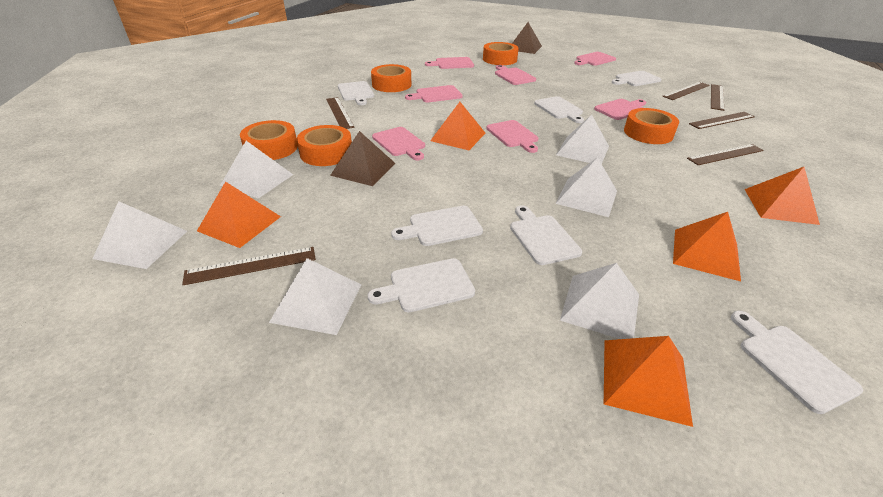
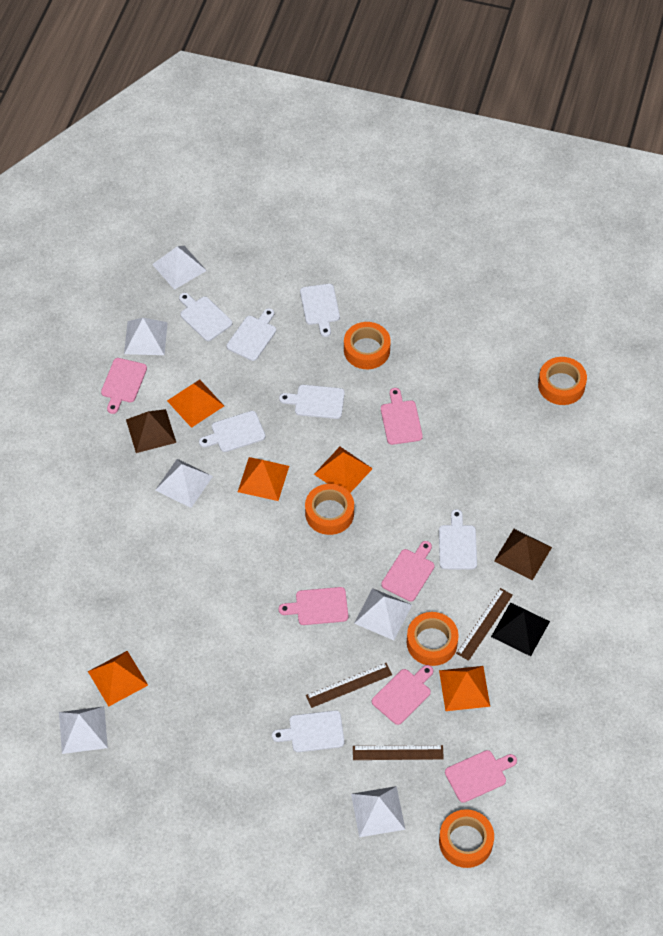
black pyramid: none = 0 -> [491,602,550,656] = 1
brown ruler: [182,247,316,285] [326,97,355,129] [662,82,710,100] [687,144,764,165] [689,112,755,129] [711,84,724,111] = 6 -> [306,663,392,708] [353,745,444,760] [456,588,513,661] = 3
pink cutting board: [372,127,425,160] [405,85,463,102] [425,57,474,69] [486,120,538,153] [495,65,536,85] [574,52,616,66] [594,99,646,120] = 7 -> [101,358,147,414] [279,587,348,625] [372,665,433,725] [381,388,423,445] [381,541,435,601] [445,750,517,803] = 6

==

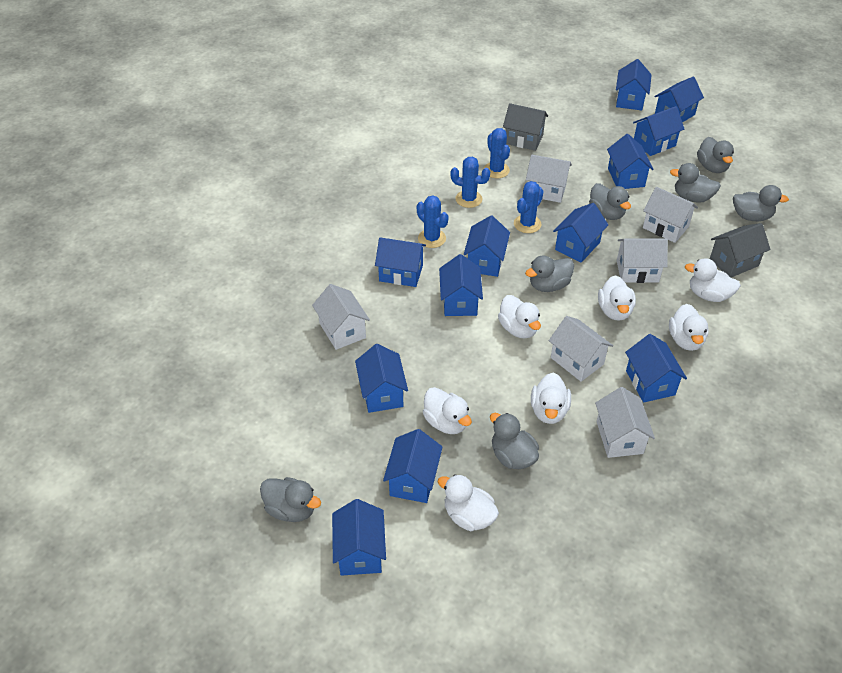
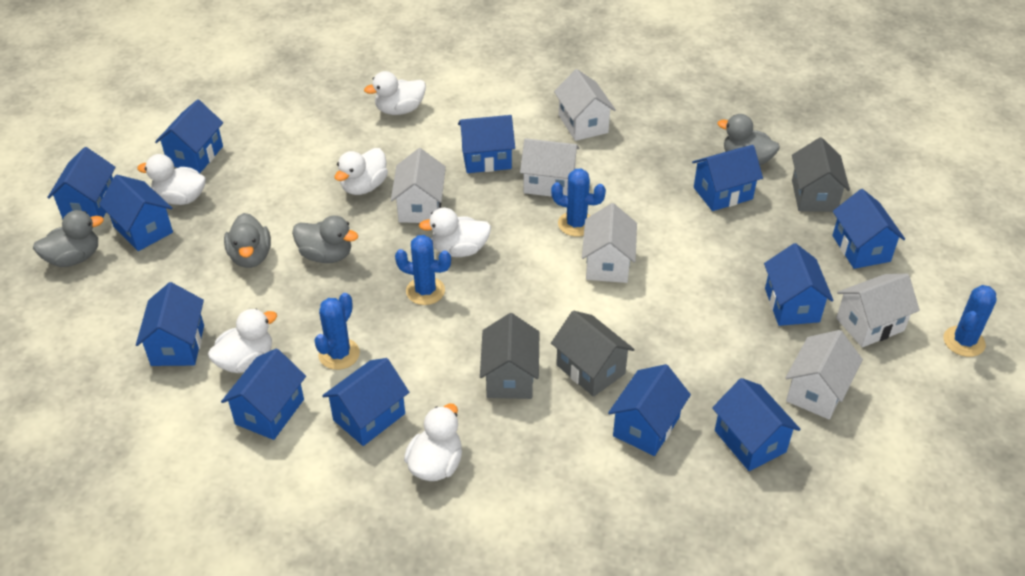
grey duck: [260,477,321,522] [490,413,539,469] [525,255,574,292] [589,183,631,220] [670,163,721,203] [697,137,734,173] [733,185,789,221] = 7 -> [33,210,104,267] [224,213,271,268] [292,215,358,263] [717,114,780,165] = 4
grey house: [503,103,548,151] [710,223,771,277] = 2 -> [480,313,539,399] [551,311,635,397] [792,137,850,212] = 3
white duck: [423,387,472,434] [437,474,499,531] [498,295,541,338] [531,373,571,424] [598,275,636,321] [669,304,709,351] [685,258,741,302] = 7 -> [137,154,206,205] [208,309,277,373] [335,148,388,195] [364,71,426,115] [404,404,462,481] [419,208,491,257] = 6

--

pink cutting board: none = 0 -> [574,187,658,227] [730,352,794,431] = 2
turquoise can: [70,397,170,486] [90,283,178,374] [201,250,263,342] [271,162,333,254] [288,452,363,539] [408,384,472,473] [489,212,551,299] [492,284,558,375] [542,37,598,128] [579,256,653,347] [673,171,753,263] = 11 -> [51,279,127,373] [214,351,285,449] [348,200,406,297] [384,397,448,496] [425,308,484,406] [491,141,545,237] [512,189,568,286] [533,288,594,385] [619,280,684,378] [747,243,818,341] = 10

**WHAT IS REQUIRED**. All that is wanted is an exact copy of the lines above from the one with "grey duck: [260,477,321,522]" through the one with "white duck: [423,387,472,434]", with both ends included.

**COMPLETED TASK**.
grey duck: [260,477,321,522] [490,413,539,469] [525,255,574,292] [589,183,631,220] [670,163,721,203] [697,137,734,173] [733,185,789,221] = 7 -> [33,210,104,267] [224,213,271,268] [292,215,358,263] [717,114,780,165] = 4
grey house: [503,103,548,151] [710,223,771,277] = 2 -> [480,313,539,399] [551,311,635,397] [792,137,850,212] = 3
white duck: [423,387,472,434] [437,474,499,531] [498,295,541,338] [531,373,571,424] [598,275,636,321] [669,304,709,351] [685,258,741,302] = 7 -> [137,154,206,205] [208,309,277,373] [335,148,388,195] [364,71,426,115] [404,404,462,481] [419,208,491,257] = 6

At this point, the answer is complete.